# WHAT THIS TASK INVOLVES
Nothing but the text of the records should come back; copy it exactly and leave the pictures out.

=== DATASET ENTRIES ===

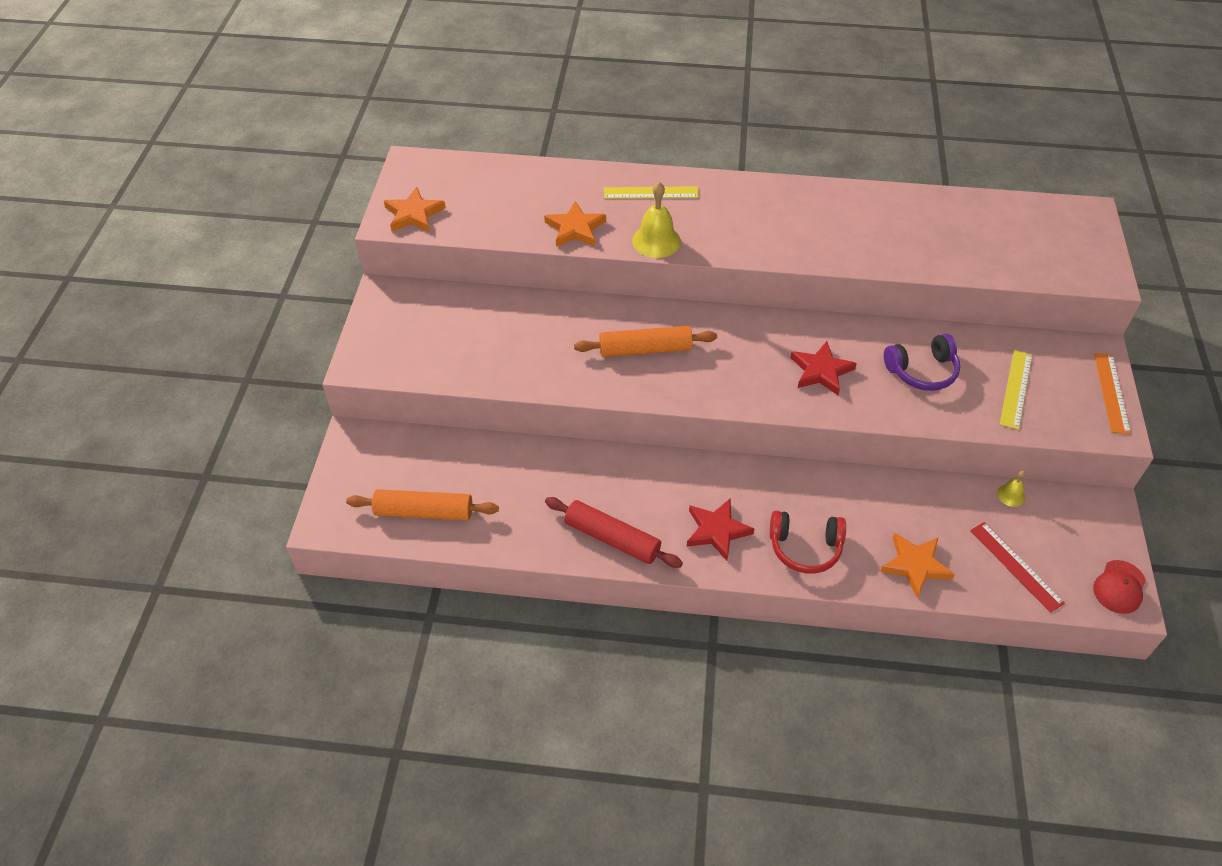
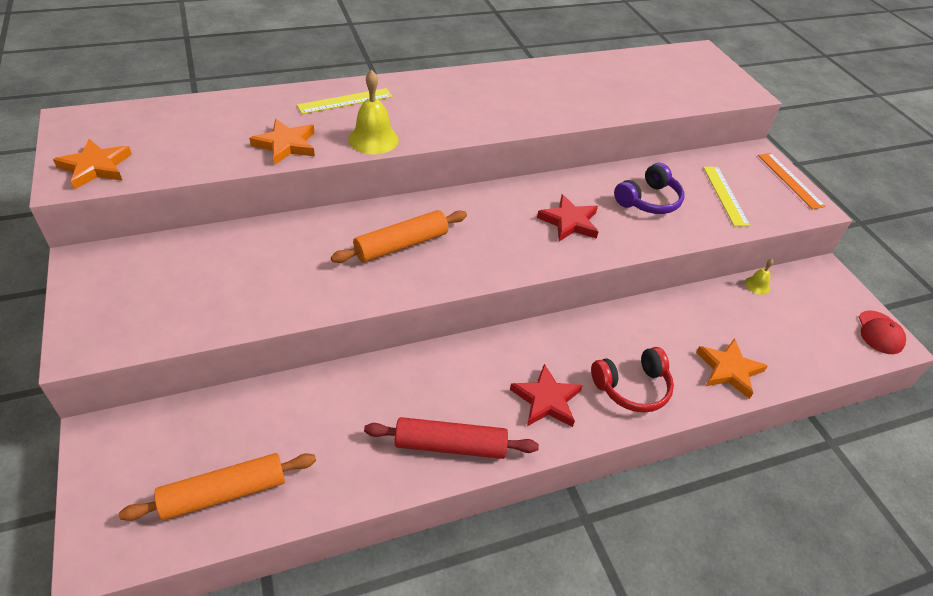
camera: 30 degrees left, 5 degrees down
red ruler [970,522,1065,613] -> none

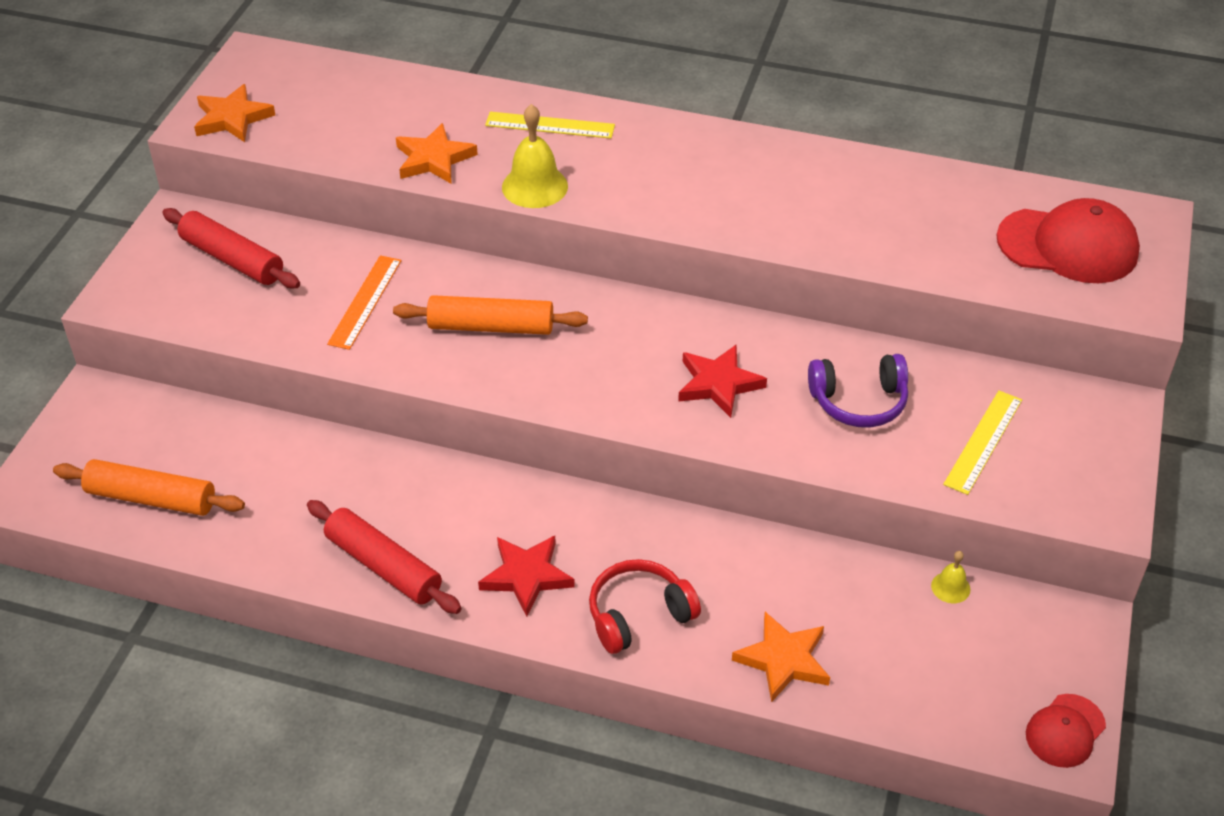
camera: 40 degrees right, 0 degrees up
red headphones [591,347,674,413] -> red headphones turned 135 degrees clockwise [589,559,701,654]
orange ruler [758,153,826,209] -> orange ruler moved to [327,255,402,350]
none -> red rolling pin [162,208,300,288]
none -> red cap [996,198,1140,283]

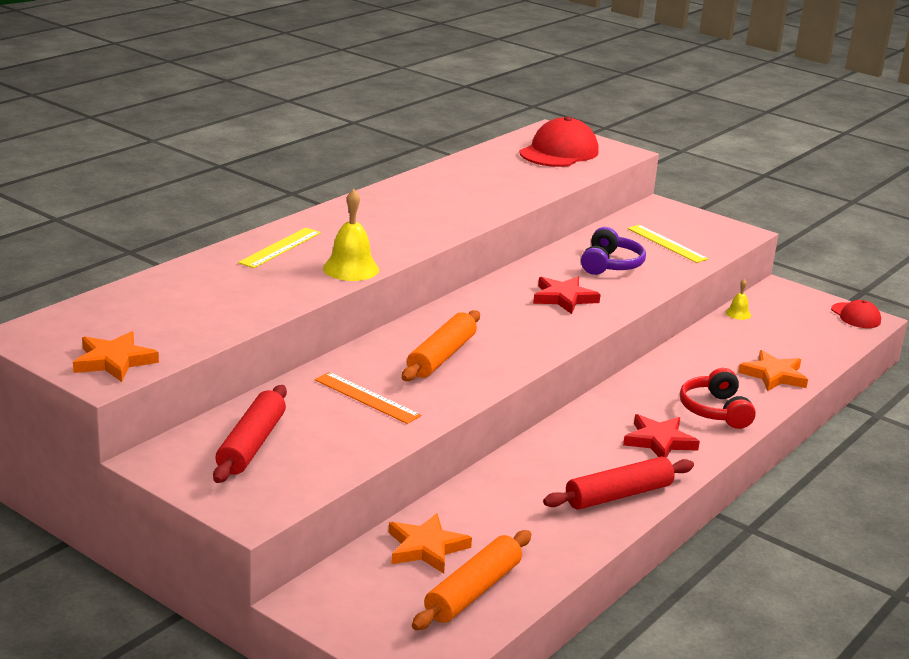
camera: 70 degrees left, 20 degrees down
red rolling pin [162,208,300,288] -> red rolling pin turned 45 degrees counterclockwise [213,385,287,483]
orange star [396,123,478,183] -> orange star moved to [389,513,472,574]

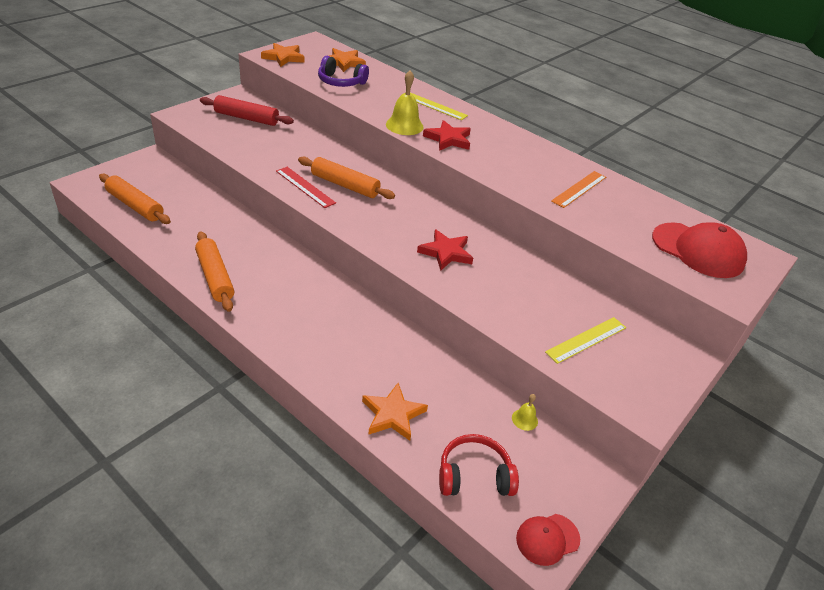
camera: 90 degrees right, 15 degrees up
orange ruler [315,372,421,424] -> orange ruler moved to [551,171,606,208]
orange star [389,513,472,574] -> orange star moved to [329,48,366,72]
red rolling pin [543,456,694,510] -> orange rolling pin [195,231,234,312]
purple headphones [581,227,646,275] -> purple headphones moved to [318,56,369,87]
red star [623,414,700,458] -> red star moved to [423,120,471,151]
red headphones [680,368,756,429] -> red headphones moved to [439,434,519,496]
none -> red ruler [276,167,336,208]

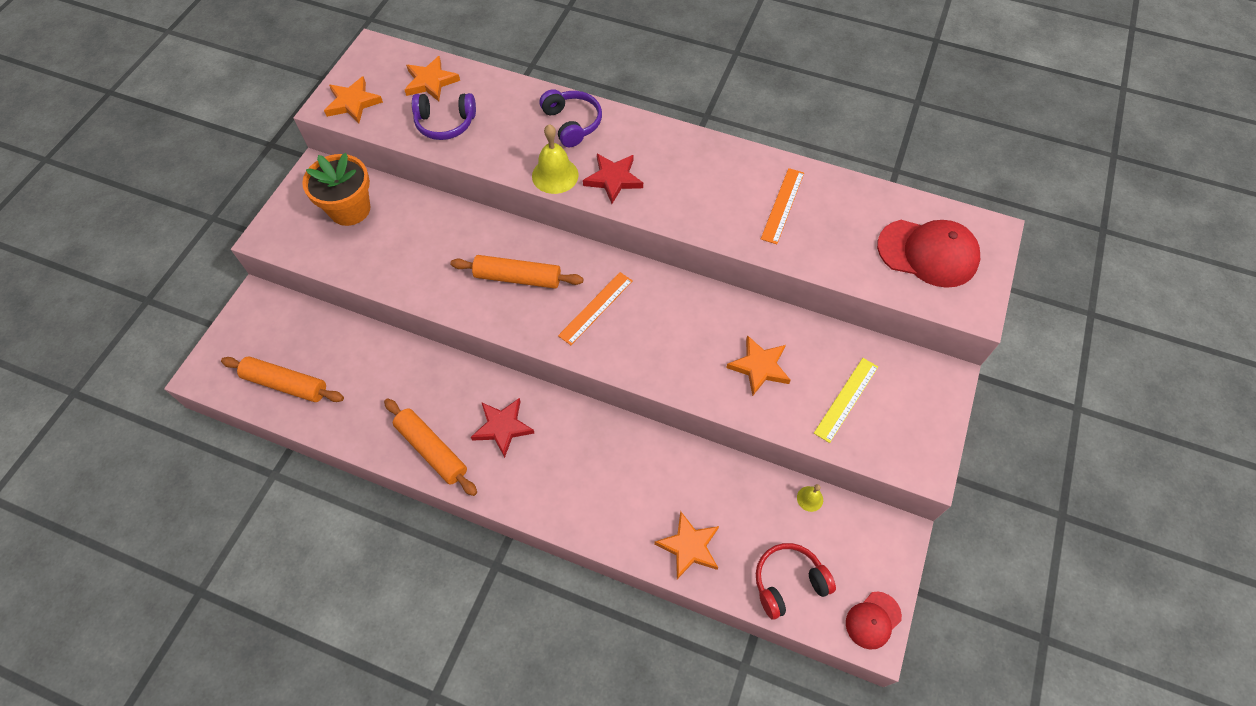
camera: 15 degrees left, 20 degrees up
red rolling pin [200,95,294,126] -> orange flower pot [302,153,370,226]
red ruler [276,167,336,208] -> none
yellow ruler [411,93,468,120] -> purple headphones [540,89,602,147]
red star [417,229,473,271] -> red star moved to [471,398,534,458]
none -> orange ruler [558,272,633,345]
none -> orange star [726,335,791,396]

===

# ANSWER BELOW
camera: 30 degrees left, 5 degrees down
red ruler [970,522,1065,613] -> none

camera: 40 degrees right, 0 degrees up
red headphones [591,347,674,413] -> red headphones turned 135 degrees clockwise [589,559,701,654]
orange ruler [758,153,826,209] -> orange ruler moved to [327,255,402,350]
none -> red rolling pin [162,208,300,288]
none -> red cap [996,198,1140,283]

camera: 70 degrees left, 20 degrees down
red rolling pin [162,208,300,288] -> red rolling pin turned 45 degrees counterclockwise [213,385,287,483]
orange star [396,123,478,183] -> orange star moved to [389,513,472,574]

camera: 90 degrees right, 15 degrees up
orange ruler [315,372,421,424] -> orange ruler moved to [551,171,606,208]
orange star [389,513,472,574] -> orange star moved to [329,48,366,72]
red rolling pin [543,456,694,510] -> orange rolling pin [195,231,234,312]
purple headphones [581,227,646,275] -> purple headphones moved to [318,56,369,87]
red star [623,414,700,458] -> red star moved to [423,120,471,151]
red headphones [680,368,756,429] -> red headphones moved to [439,434,519,496]
none -> red ruler [276,167,336,208]

camera: 15 degrees left, 20 degrees up
red rolling pin [200,95,294,126] -> orange flower pot [302,153,370,226]
red ruler [276,167,336,208] -> none
yellow ruler [411,93,468,120] -> purple headphones [540,89,602,147]
red star [417,229,473,271] -> red star moved to [471,398,534,458]
none -> orange ruler [558,272,633,345]
none -> orange star [726,335,791,396]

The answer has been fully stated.